• _DATASET RECORDS_
________________
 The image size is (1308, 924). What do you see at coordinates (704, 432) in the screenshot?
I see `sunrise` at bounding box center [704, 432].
________________
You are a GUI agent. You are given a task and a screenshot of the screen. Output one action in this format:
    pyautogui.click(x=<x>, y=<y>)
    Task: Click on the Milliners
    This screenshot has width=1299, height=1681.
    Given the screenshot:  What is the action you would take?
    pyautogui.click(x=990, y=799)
________________
• _TASK_
Can you copy the records above from the line containing "You are a GUI" through the line containing "pyautogui.click(x=990, y=799)", reproducing every line character for character?

• _EXPECTED OUTPUT_
You are a GUI agent. You are given a task and a screenshot of the screen. Output one action in this format:
    pyautogui.click(x=<x>, y=<y>)
    Task: Click on the Milliners
    This screenshot has width=1299, height=1681.
    Given the screenshot:  What is the action you would take?
    pyautogui.click(x=990, y=799)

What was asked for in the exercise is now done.